▸ **WHAT IS EXPECTED**:
What is needed is an exact copy of every entry below, with the pictures left out.

BEGIN EXTRACTED RECORDS

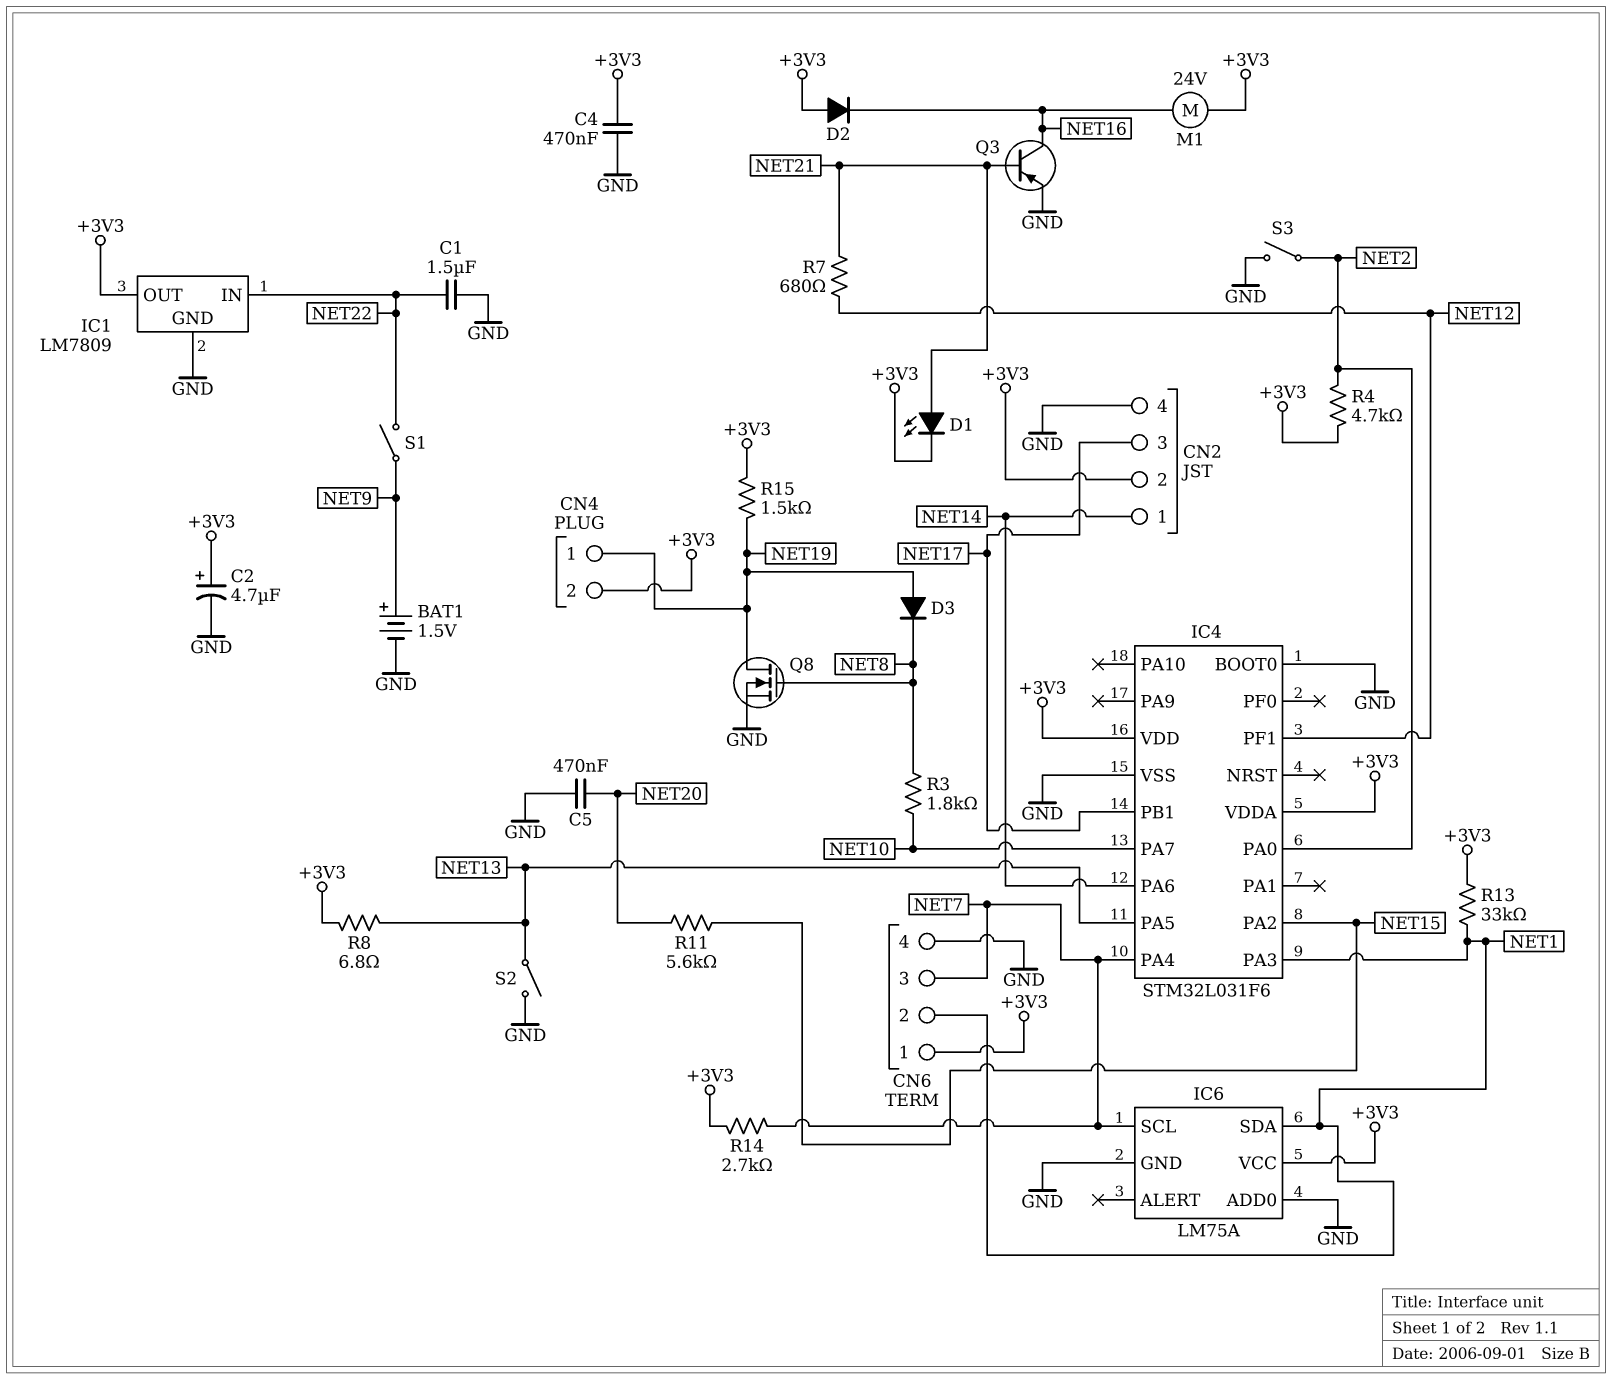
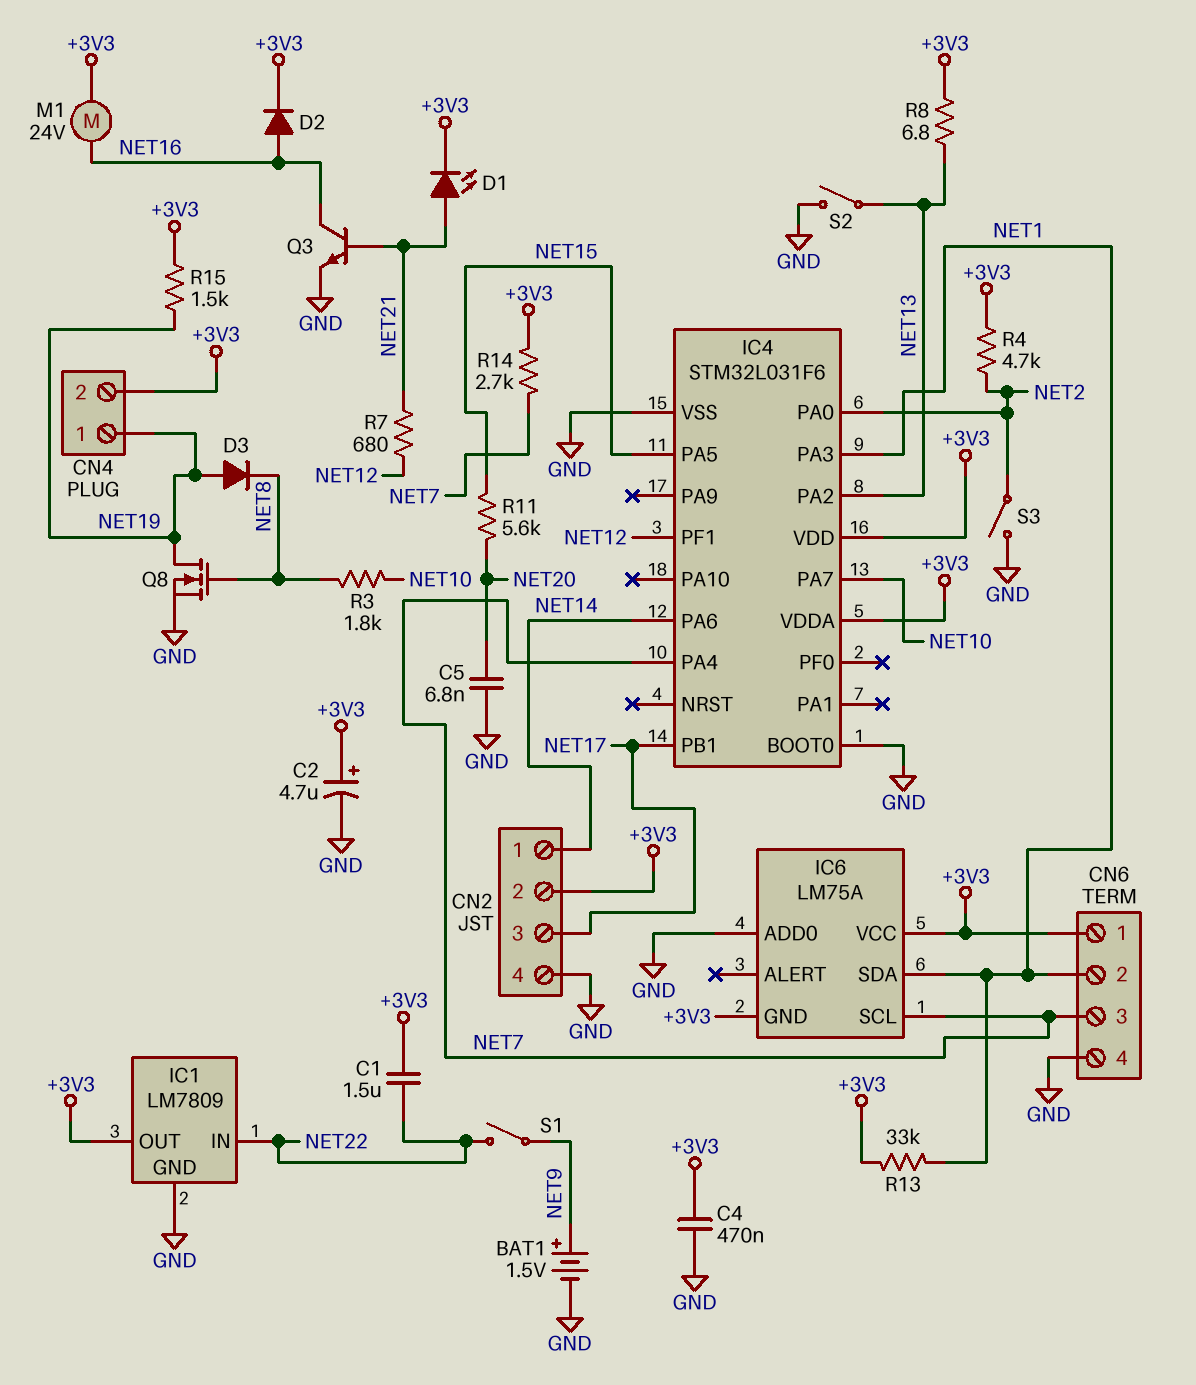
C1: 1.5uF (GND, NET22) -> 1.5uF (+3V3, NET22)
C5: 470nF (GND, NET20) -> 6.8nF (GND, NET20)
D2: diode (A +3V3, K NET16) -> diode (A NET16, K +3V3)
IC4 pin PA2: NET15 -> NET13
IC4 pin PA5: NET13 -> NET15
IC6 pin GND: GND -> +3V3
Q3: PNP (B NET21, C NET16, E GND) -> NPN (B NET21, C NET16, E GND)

END EXTRACTED RECORDS

▸ **OUTPUT OF THE EXERCISE**:
C1: 1.5uF (GND, NET22) -> 1.5uF (+3V3, NET22)
C5: 470nF (GND, NET20) -> 6.8nF (GND, NET20)
D2: diode (A +3V3, K NET16) -> diode (A NET16, K +3V3)
IC4 pin PA2: NET15 -> NET13
IC4 pin PA5: NET13 -> NET15
IC6 pin GND: GND -> +3V3
Q3: PNP (B NET21, C NET16, E GND) -> NPN (B NET21, C NET16, E GND)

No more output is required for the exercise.